(Provided entries Opens)

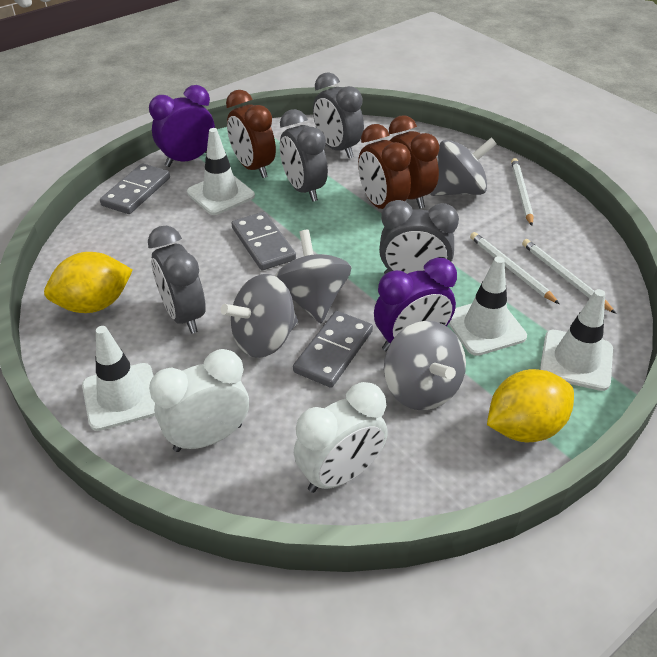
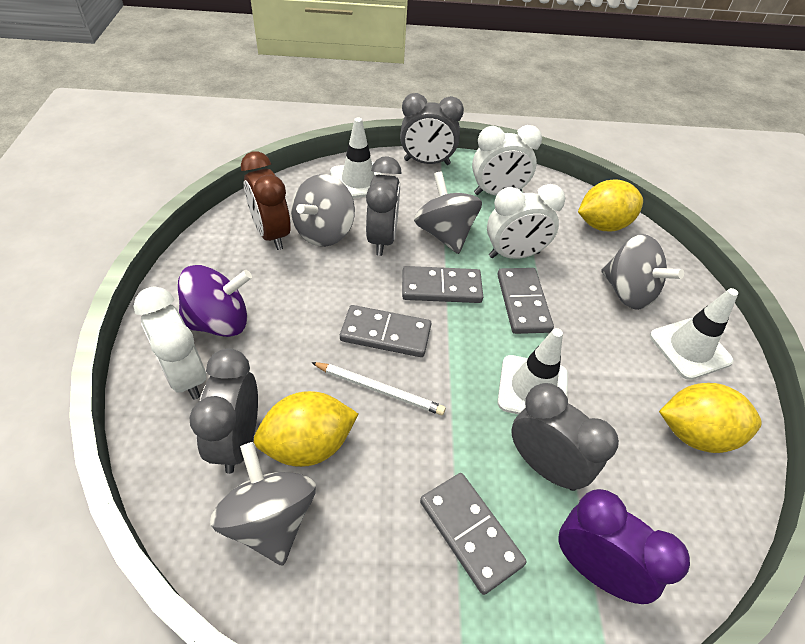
brown clock: 3 -> 1
grey domino: 3 -> 4
purple clock: 2 -> 1
purple spinning top: 0 -> 1
white clock: 2 -> 3
white pencil: 3 -> 1
white traffic cone: 4 -> 3
yellow lemon: 2 -> 3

(Provided entries Closes)

Problem statement - Reproduce the data above exactly, leaving out any picture in it.

Expected answer -
brown clock: 3 -> 1
grey domino: 3 -> 4
purple clock: 2 -> 1
purple spinning top: 0 -> 1
white clock: 2 -> 3
white pencil: 3 -> 1
white traffic cone: 4 -> 3
yellow lemon: 2 -> 3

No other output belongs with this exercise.